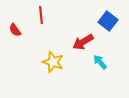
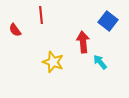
red arrow: rotated 115 degrees clockwise
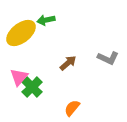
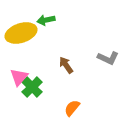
yellow ellipse: rotated 20 degrees clockwise
brown arrow: moved 2 px left, 2 px down; rotated 84 degrees counterclockwise
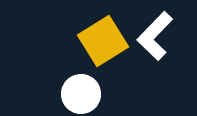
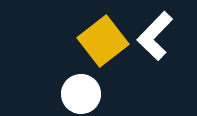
yellow square: rotated 6 degrees counterclockwise
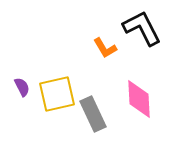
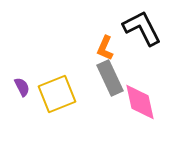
orange L-shape: rotated 55 degrees clockwise
yellow square: rotated 9 degrees counterclockwise
pink diamond: moved 1 px right, 3 px down; rotated 9 degrees counterclockwise
gray rectangle: moved 17 px right, 36 px up
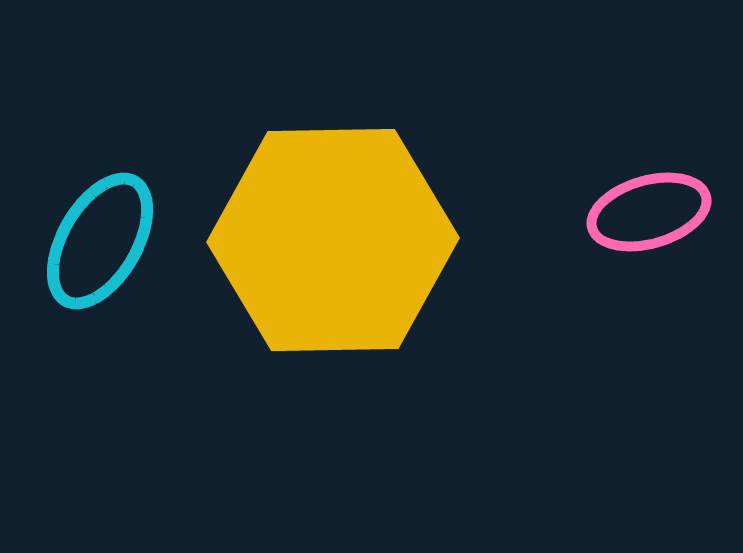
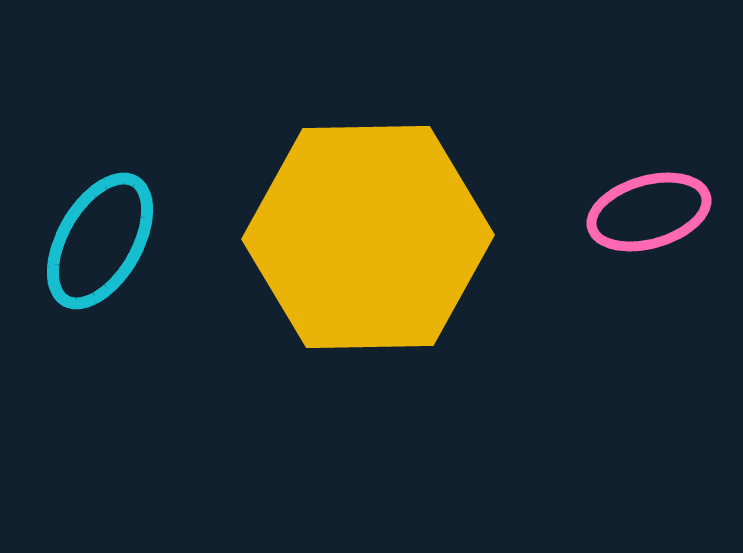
yellow hexagon: moved 35 px right, 3 px up
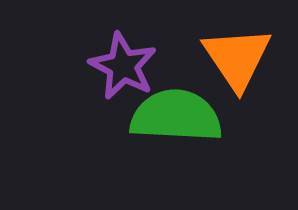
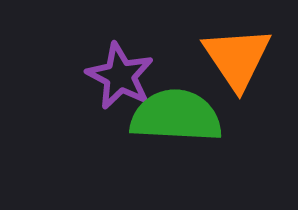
purple star: moved 3 px left, 10 px down
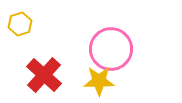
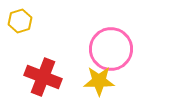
yellow hexagon: moved 3 px up
red cross: moved 1 px left, 2 px down; rotated 21 degrees counterclockwise
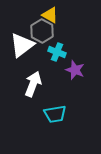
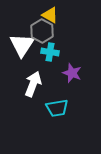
white triangle: rotated 20 degrees counterclockwise
cyan cross: moved 7 px left; rotated 12 degrees counterclockwise
purple star: moved 3 px left, 3 px down
cyan trapezoid: moved 2 px right, 6 px up
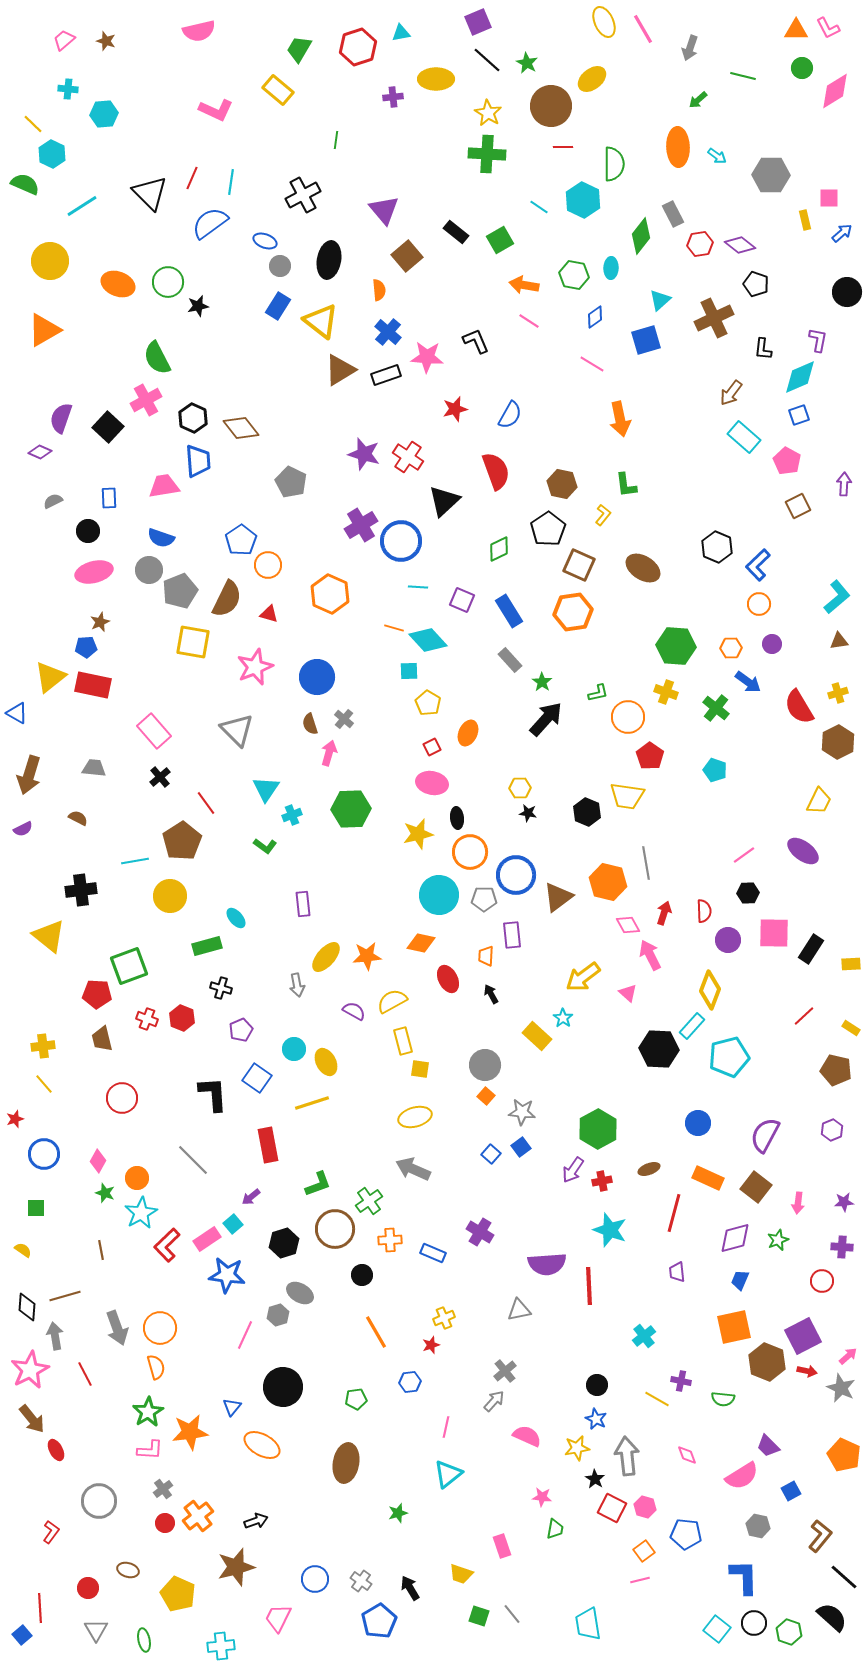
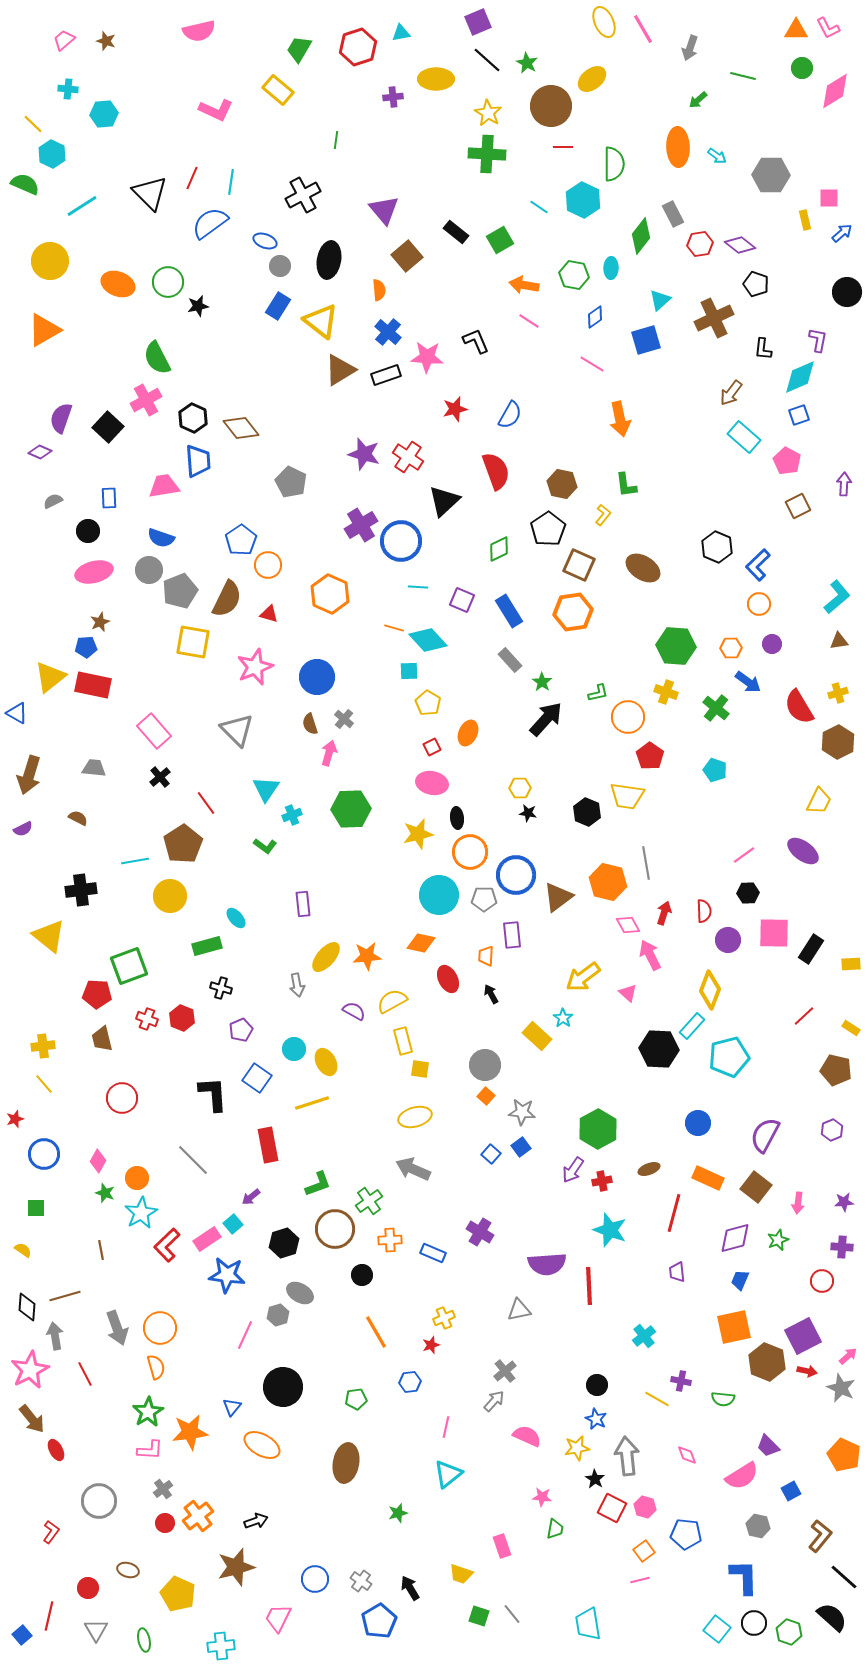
brown pentagon at (182, 841): moved 1 px right, 3 px down
red line at (40, 1608): moved 9 px right, 8 px down; rotated 16 degrees clockwise
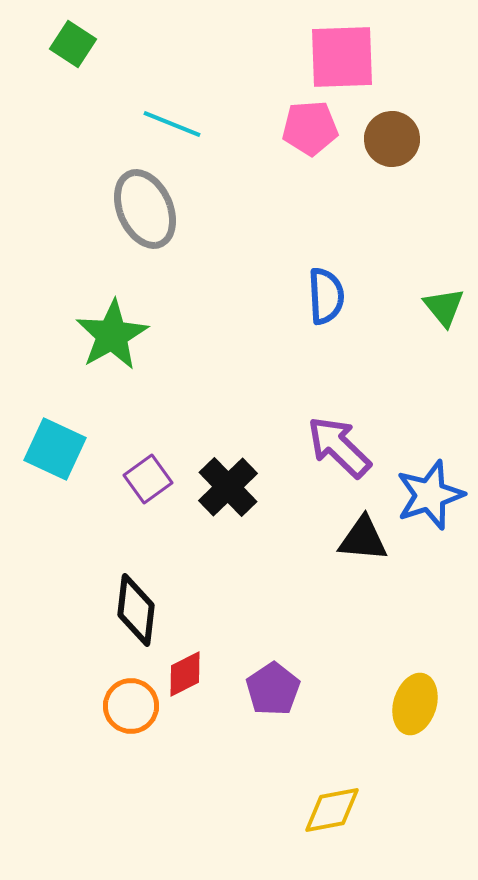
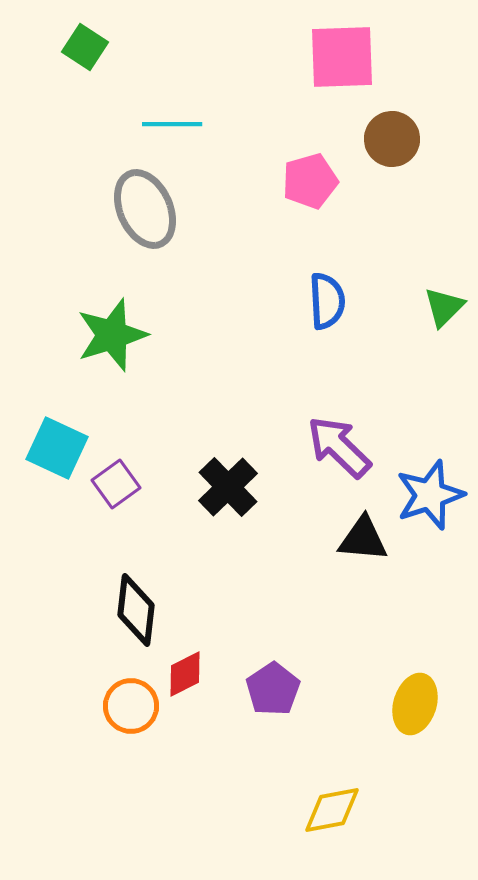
green square: moved 12 px right, 3 px down
cyan line: rotated 22 degrees counterclockwise
pink pentagon: moved 53 px down; rotated 12 degrees counterclockwise
blue semicircle: moved 1 px right, 5 px down
green triangle: rotated 24 degrees clockwise
green star: rotated 12 degrees clockwise
cyan square: moved 2 px right, 1 px up
purple square: moved 32 px left, 5 px down
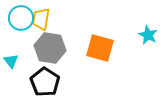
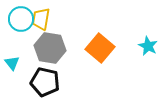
cyan circle: moved 1 px down
cyan star: moved 11 px down
orange square: rotated 24 degrees clockwise
cyan triangle: moved 1 px right, 2 px down
black pentagon: rotated 20 degrees counterclockwise
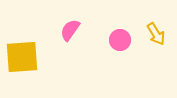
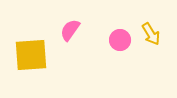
yellow arrow: moved 5 px left
yellow square: moved 9 px right, 2 px up
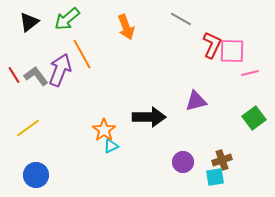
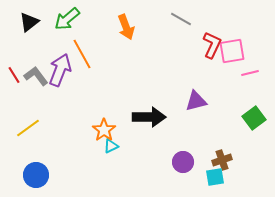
pink square: rotated 12 degrees counterclockwise
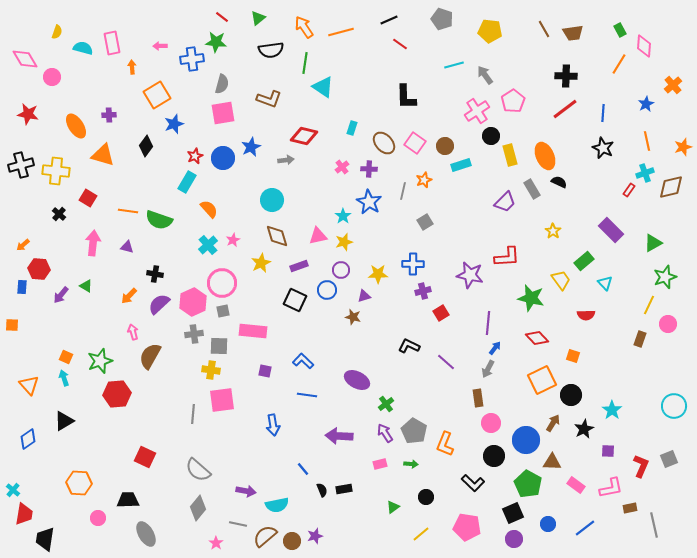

:: What needs to be done ::
Take only the lines above from the one that has "yellow hexagon: moved 3 px up" through the one that has "cyan line: rotated" and reproduce them exactly, omitting any pictures.

:: Finished exercise ::
yellow hexagon: moved 3 px up
red cross: moved 1 px left, 2 px down; rotated 21 degrees counterclockwise
white triangle: rotated 20 degrees counterclockwise
cyan cross: moved 7 px left; rotated 12 degrees counterclockwise
purple star: moved 3 px left, 3 px down
cyan trapezoid: moved 2 px right, 6 px up
brown pentagon at (182, 841): moved 1 px right, 3 px down
red line at (40, 1608): moved 9 px right, 8 px down; rotated 16 degrees clockwise
green square: moved 12 px right, 3 px down
cyan line: rotated 22 degrees counterclockwise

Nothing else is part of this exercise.